▶ **Data provided**:
==*==

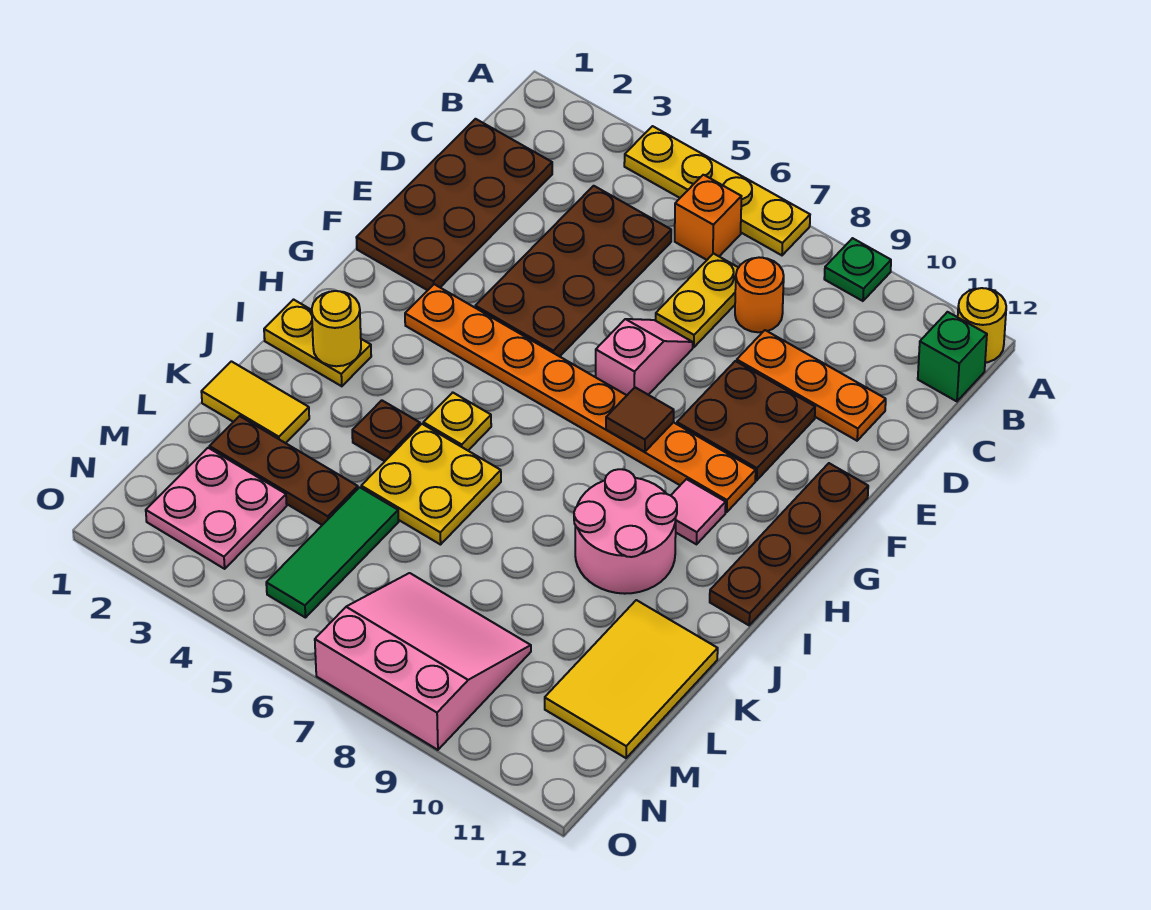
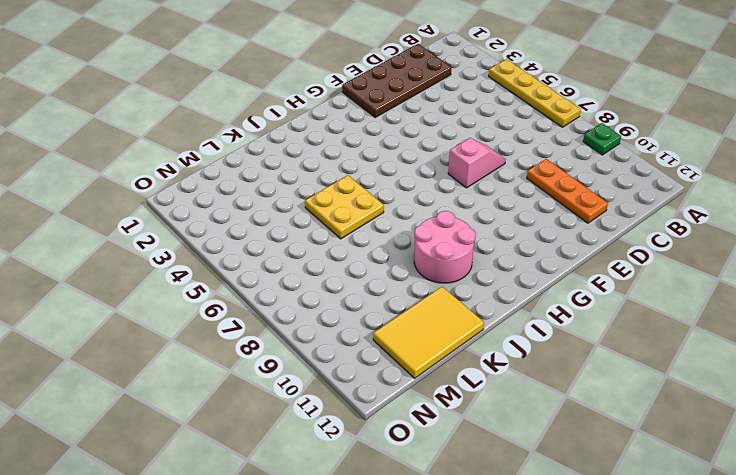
none -> yellow round brick A12 level 1
none -> orange brick B6 level 1
none -> green brick B12 level 1

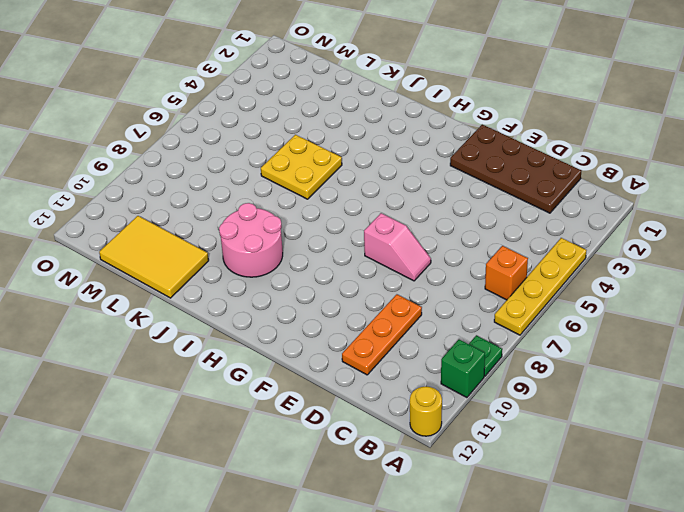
green brick A10 level 1 -> green brick B12 level 1
none -> brown plate C4:F5 level 1
none -> yellow plate C7:D7 level 1
none -> orange round brick C8 level 1

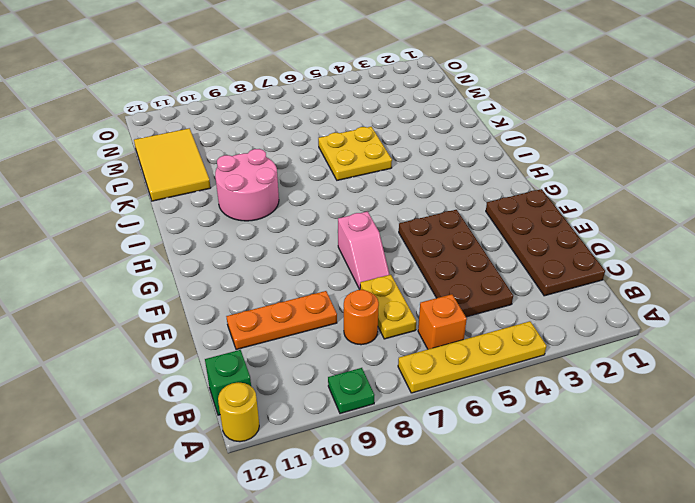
none -> brown plate E9:F10 level 1
none -> brown plate F12:I12 level 1
none -> orange plate G3:G10 level 1

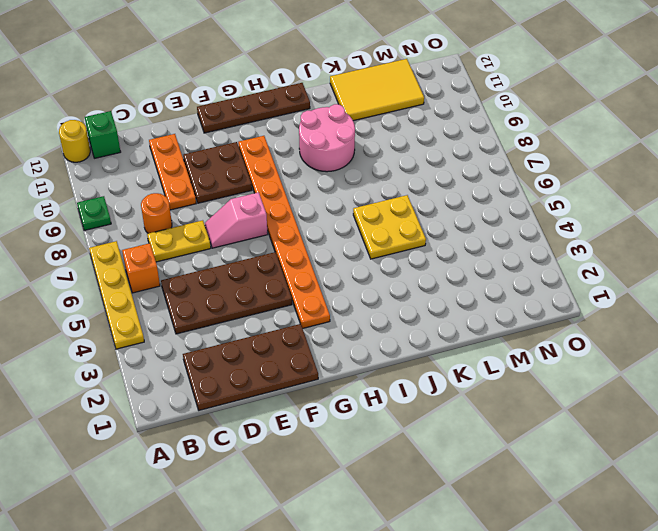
none -> pink tile H10 level 1
none -> yellow plate I1:I2 level 1
none -> yellow plate I5 level 1

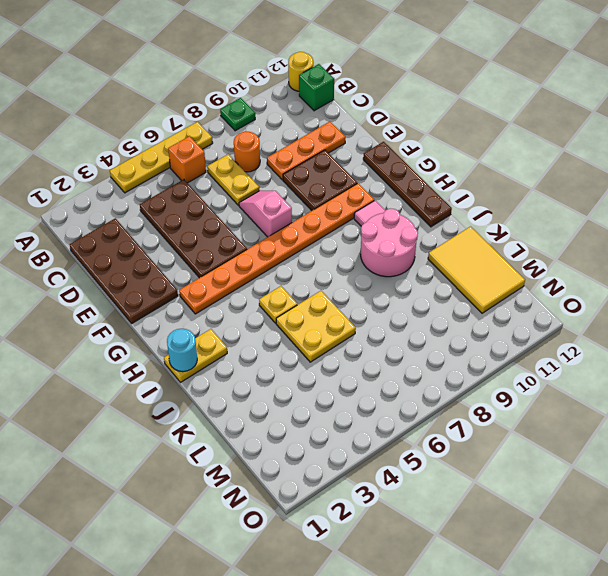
cyan round brick I1 level 2 -> none
none -> brown plate J4 level 1
none -> yellow tile K1:K2 level 1
none -> brown plate L2:L4 level 1

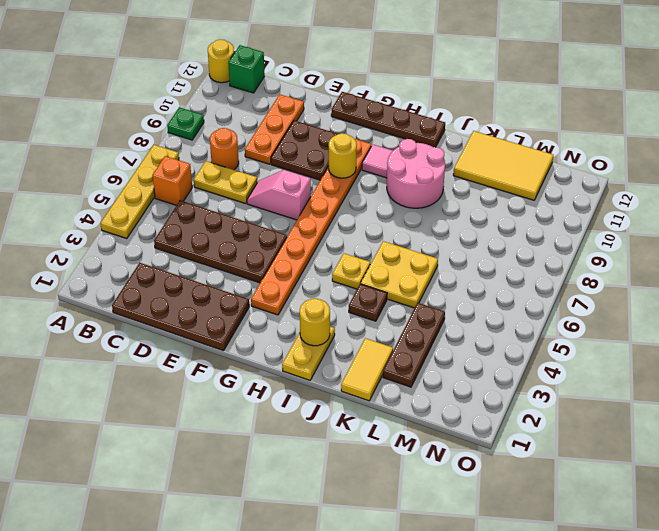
yellow round brick G9 level 2 -> none
none -> green tile L5:N5 level 1
none -> pink plate M2:N3 level 1
none -> pink slope M7:O9 level 1 top O

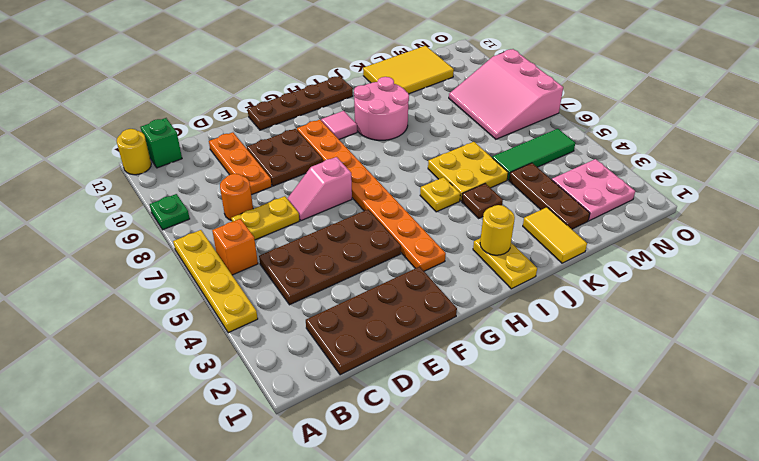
none -> brown tile G8 level 2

==*==

▶ **The problem**: Using the data above, show each line where "orange" occurs.

▶ **Output for this exercise**:
none -> orange brick B6 level 1
none -> orange round brick C8 level 1
none -> orange plate G3:G10 level 1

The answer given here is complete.